What you return must match the listing exactly, with every image removed.

===== Task material

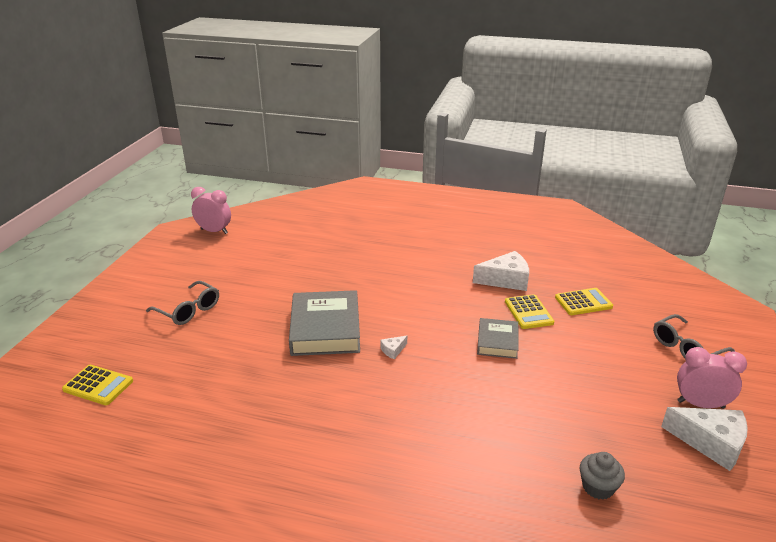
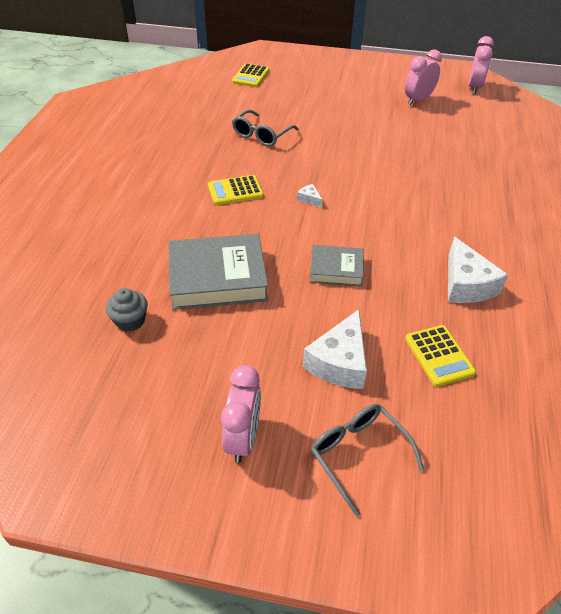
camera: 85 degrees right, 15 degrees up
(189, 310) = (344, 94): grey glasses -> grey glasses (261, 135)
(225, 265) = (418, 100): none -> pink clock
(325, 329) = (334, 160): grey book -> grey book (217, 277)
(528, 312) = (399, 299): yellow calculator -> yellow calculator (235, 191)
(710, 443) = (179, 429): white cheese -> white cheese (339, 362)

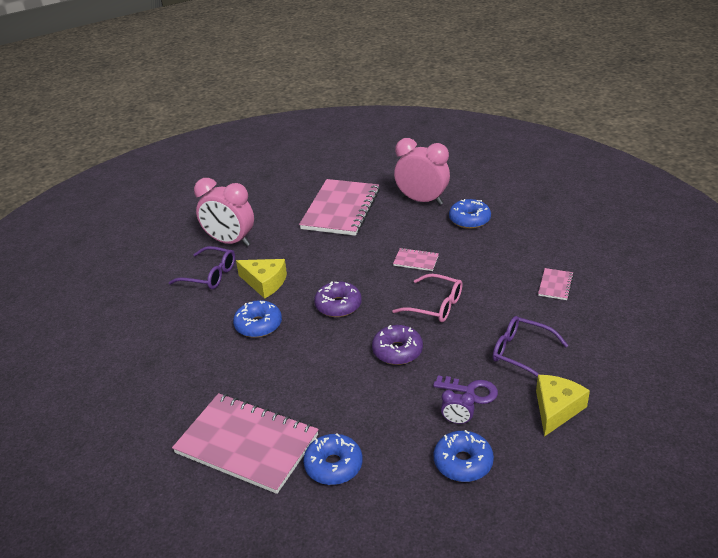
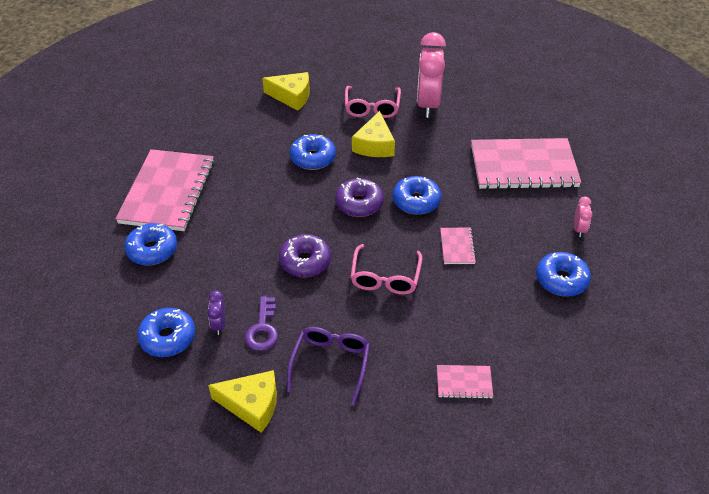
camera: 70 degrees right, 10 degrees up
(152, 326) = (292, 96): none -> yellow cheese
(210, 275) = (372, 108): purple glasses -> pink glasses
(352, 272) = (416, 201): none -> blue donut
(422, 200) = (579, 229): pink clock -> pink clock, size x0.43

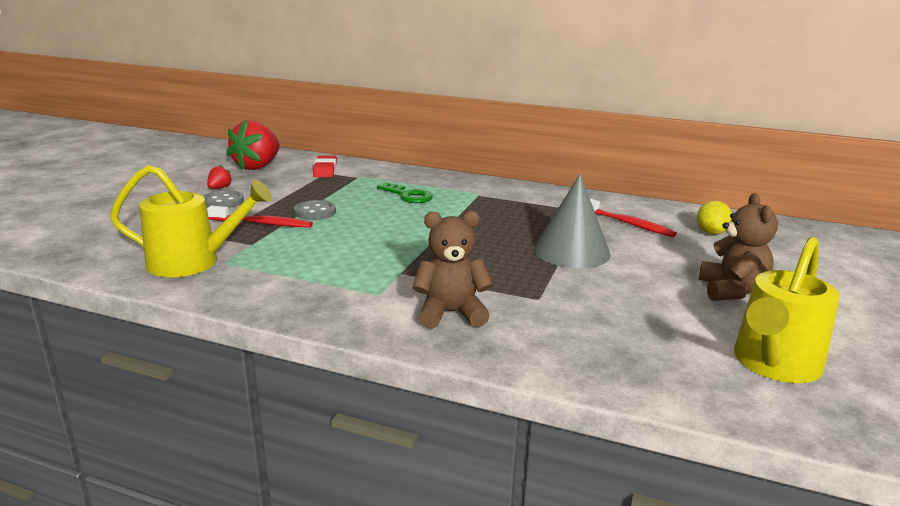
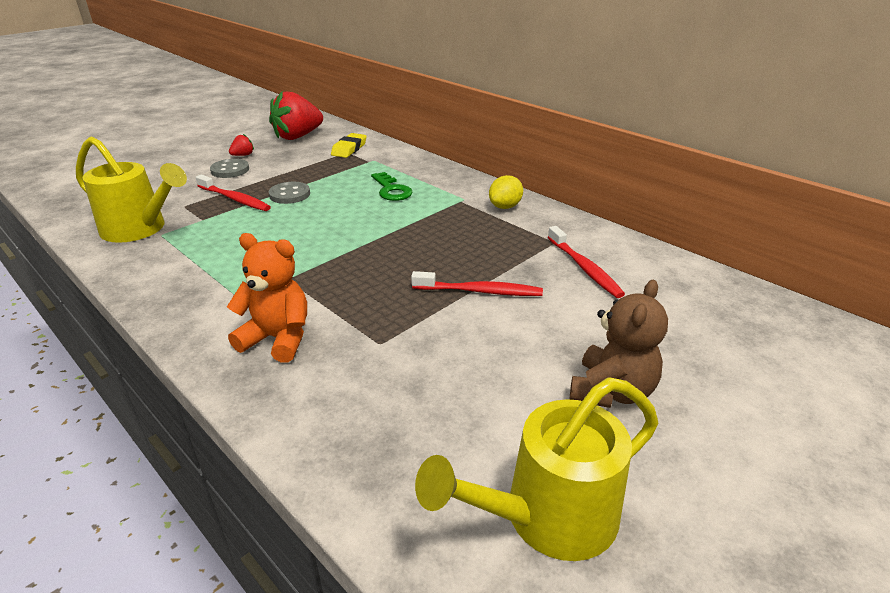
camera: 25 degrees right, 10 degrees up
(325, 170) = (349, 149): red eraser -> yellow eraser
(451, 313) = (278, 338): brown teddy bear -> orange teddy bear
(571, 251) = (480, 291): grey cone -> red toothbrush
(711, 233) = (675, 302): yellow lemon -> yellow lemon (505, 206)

==========

Task response
camera: 85 degrees right, 15 degrees up
(189, 310) = (344, 94): grey glasses -> grey glasses (261, 135)
(225, 265) = (418, 100): none -> pink clock
(325, 329) = (334, 160): grey book -> grey book (217, 277)
(528, 312) = (399, 299): yellow calculator -> yellow calculator (235, 191)
(710, 443) = (179, 429): white cheese -> white cheese (339, 362)

camera: 70 degrees right, 10 degrees up
(152, 326) = (292, 96): none -> yellow cheese
(210, 275) = (372, 108): purple glasses -> pink glasses
(352, 272) = (416, 201): none -> blue donut
(422, 200) = (579, 229): pink clock -> pink clock, size x0.43

camera: 25 degrees right, 10 degrees up
(325, 170) = (349, 149): red eraser -> yellow eraser
(451, 313) = (278, 338): brown teddy bear -> orange teddy bear
(571, 251) = (480, 291): grey cone -> red toothbrush
(711, 233) = (675, 302): yellow lemon -> yellow lemon (505, 206)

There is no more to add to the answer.